**WHAT TO PRODUCE**
Lines that include the string "BARO" are the ones to copy from the entries below.
'''
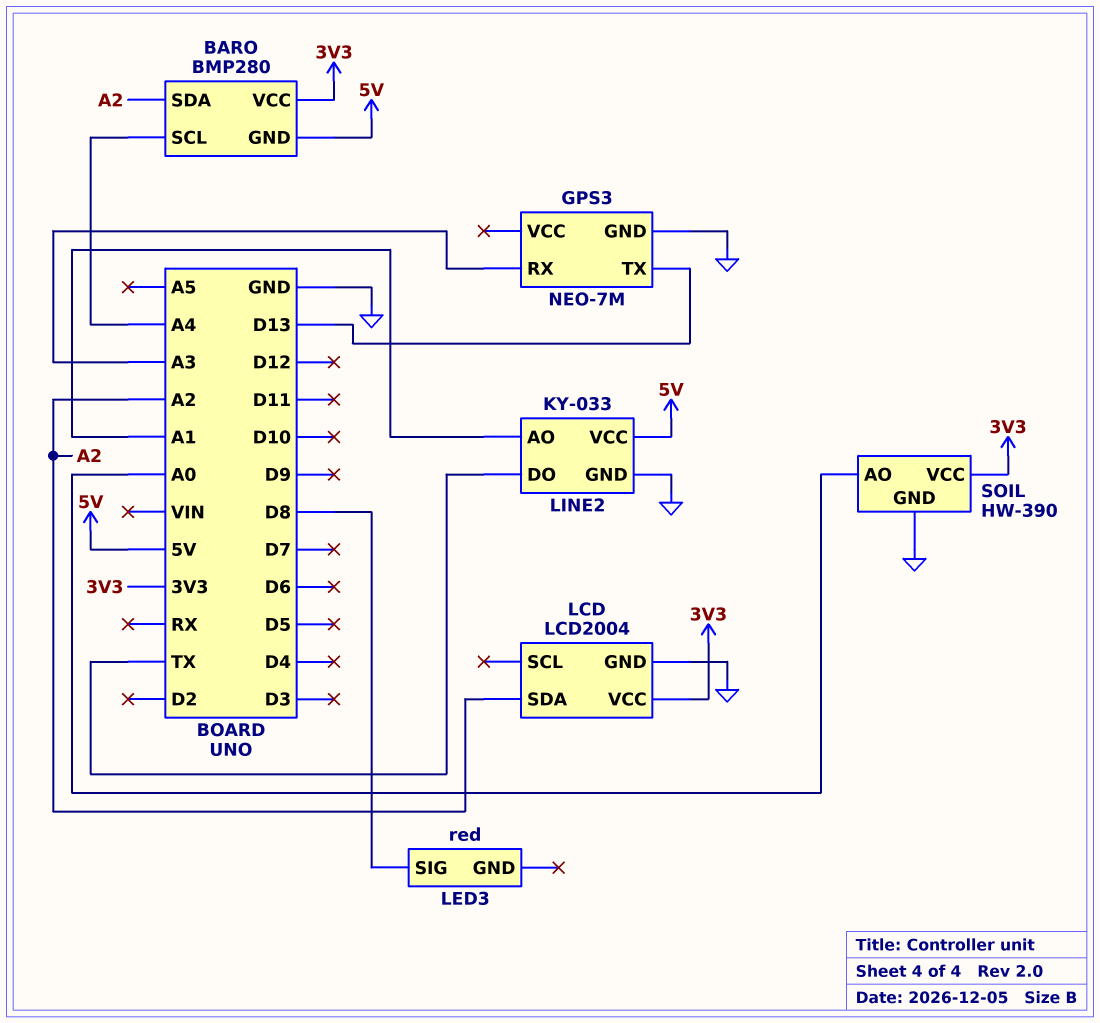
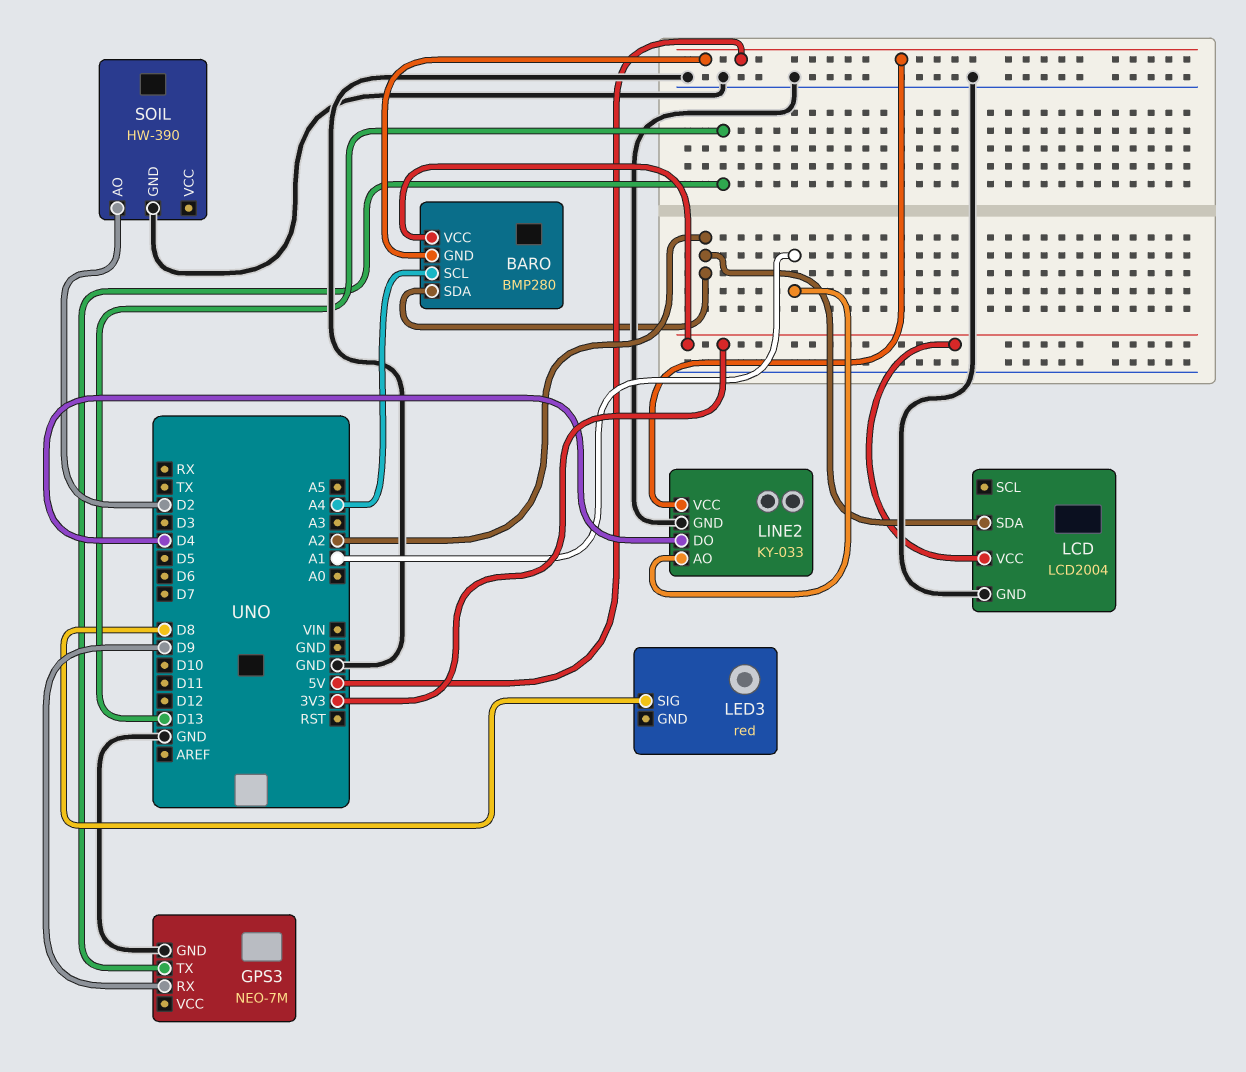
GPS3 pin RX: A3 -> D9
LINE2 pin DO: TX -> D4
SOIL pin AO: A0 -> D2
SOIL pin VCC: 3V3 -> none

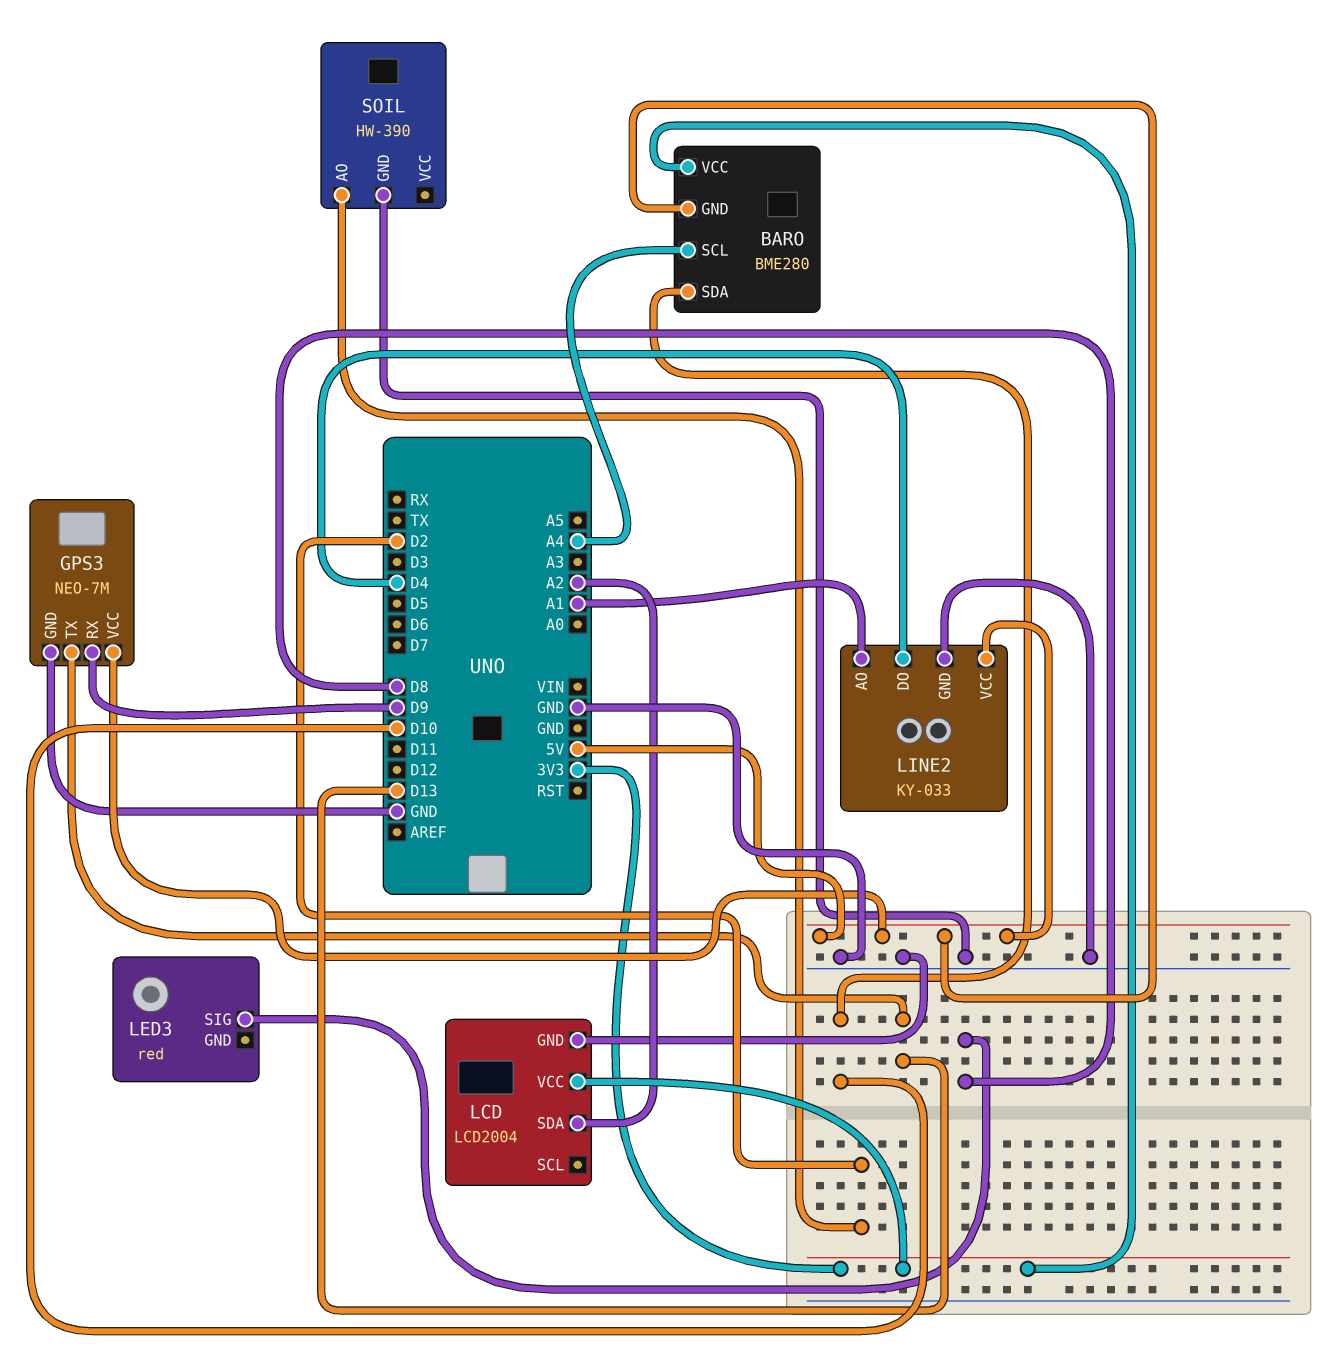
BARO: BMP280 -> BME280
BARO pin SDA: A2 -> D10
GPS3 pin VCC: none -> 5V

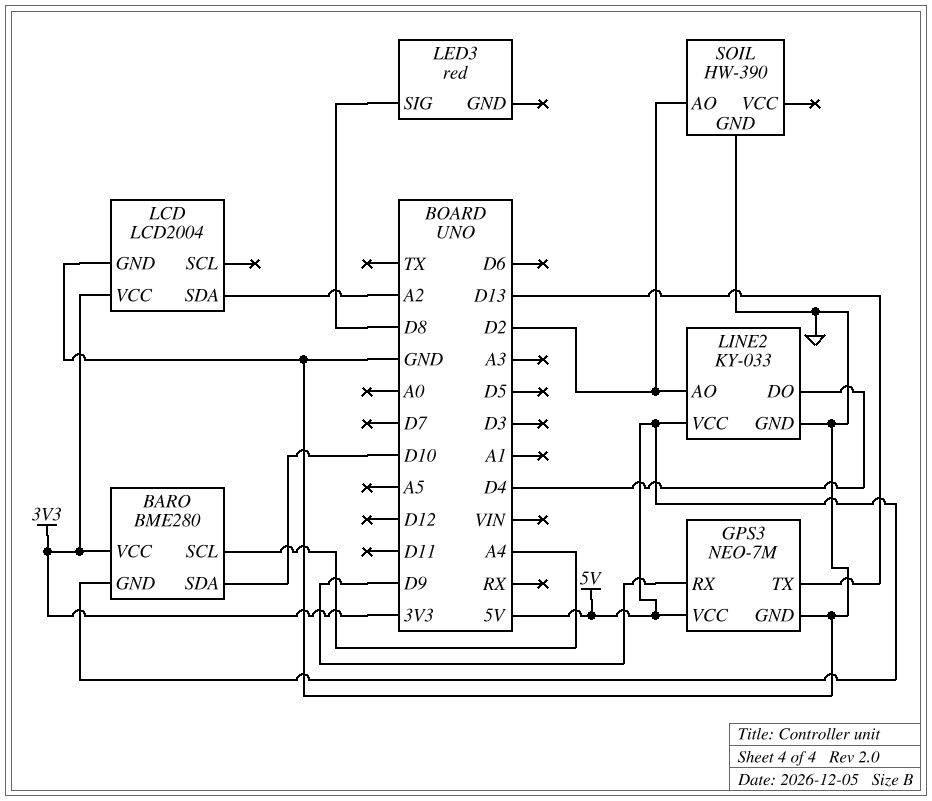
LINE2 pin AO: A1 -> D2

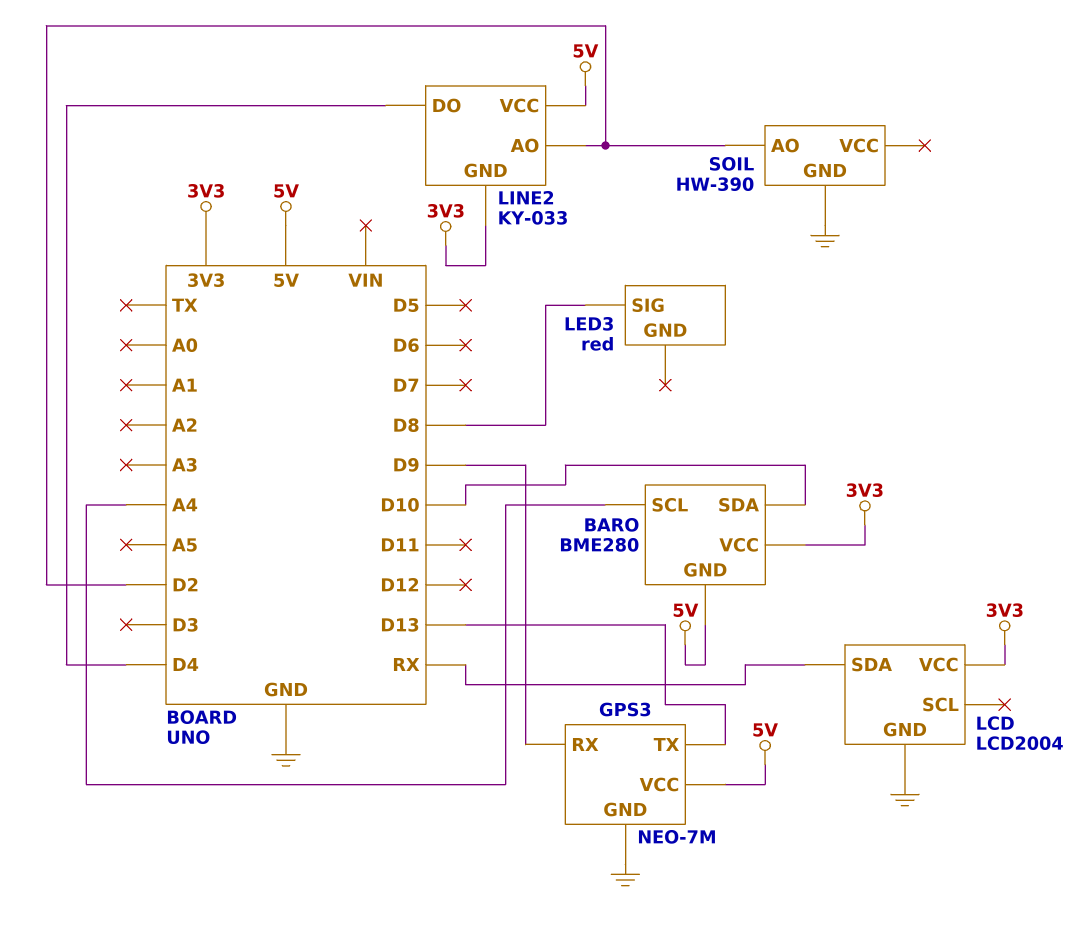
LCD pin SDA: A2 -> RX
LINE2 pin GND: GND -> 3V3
'''
**RESULT FOR THIS EXERCISE**
BARO: BMP280 -> BME280
BARO pin SDA: A2 -> D10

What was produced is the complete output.